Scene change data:
##########
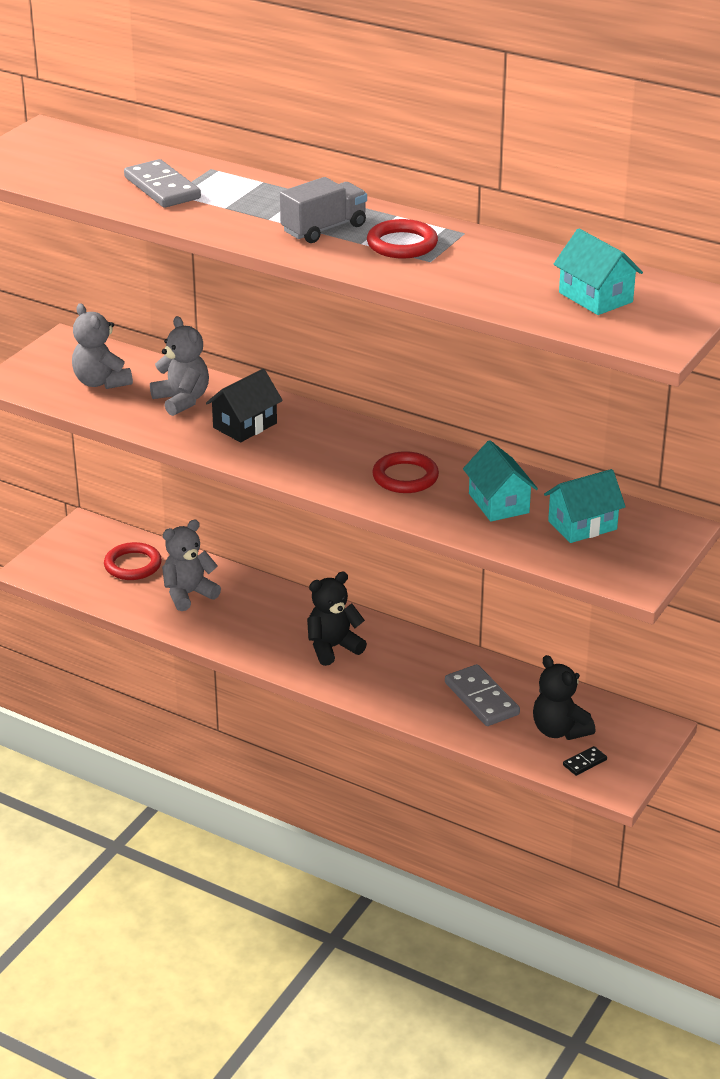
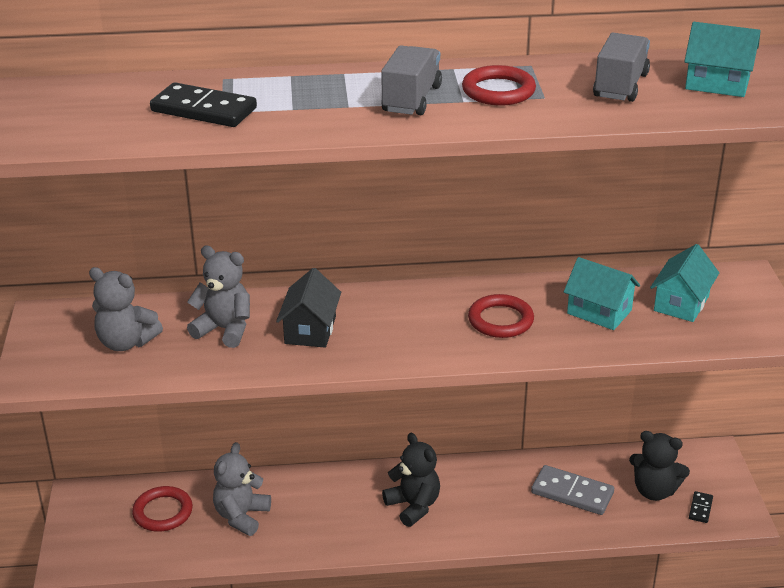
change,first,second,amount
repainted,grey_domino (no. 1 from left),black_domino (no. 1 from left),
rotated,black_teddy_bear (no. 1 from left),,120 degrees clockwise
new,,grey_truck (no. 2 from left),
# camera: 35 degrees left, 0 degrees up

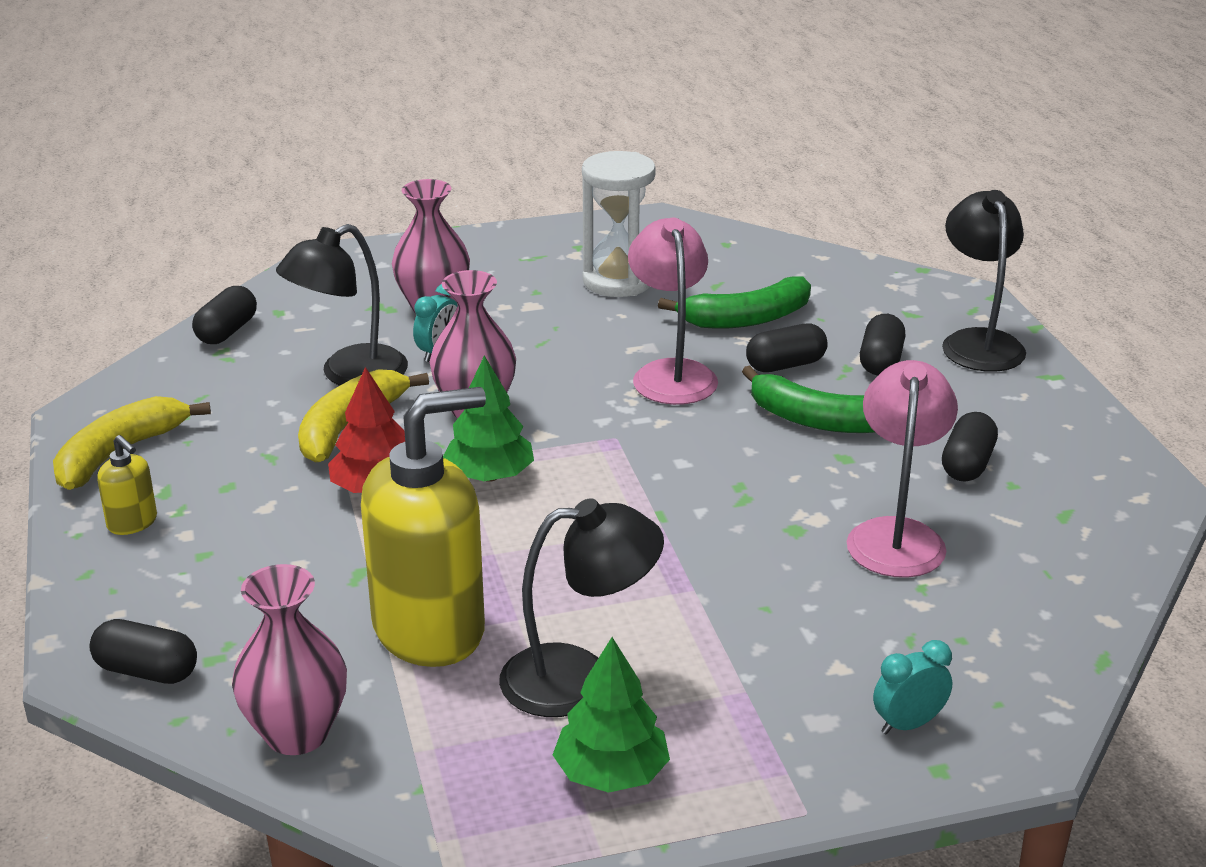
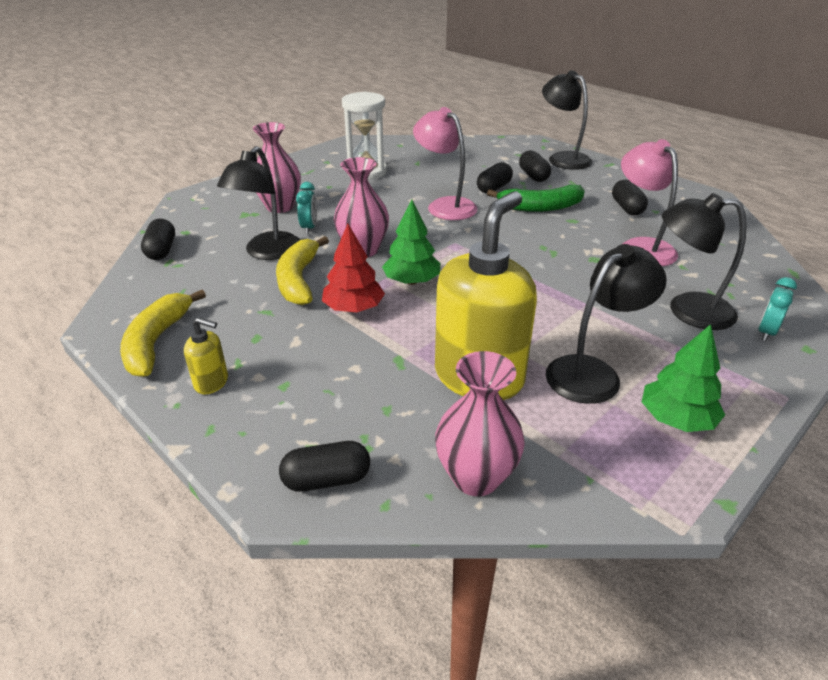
change,first,second,amount
gone,green_banana (no. 1 from left),,
new,,black_lamp (no. 4 from left),
# camera: 30 degrees left, 5 degrees up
##########
◆ **EXERCISE PROMPT**
Please set down each line of the data above exactly as written, without the pictures.

◆ **ANSWER FOR THIS EXERCISE**
change,first,second,amount
repainted,grey_domino (no. 1 from left),black_domino (no. 1 from left),
rotated,black_teddy_bear (no. 1 from left),,120 degrees clockwise
new,,grey_truck (no. 2 from left),
# camera: 35 degrees left, 0 degrees up

change,first,second,amount
gone,green_banana (no. 1 from left),,
new,,black_lamp (no. 4 from left),
# camera: 30 degrees left, 5 degrees up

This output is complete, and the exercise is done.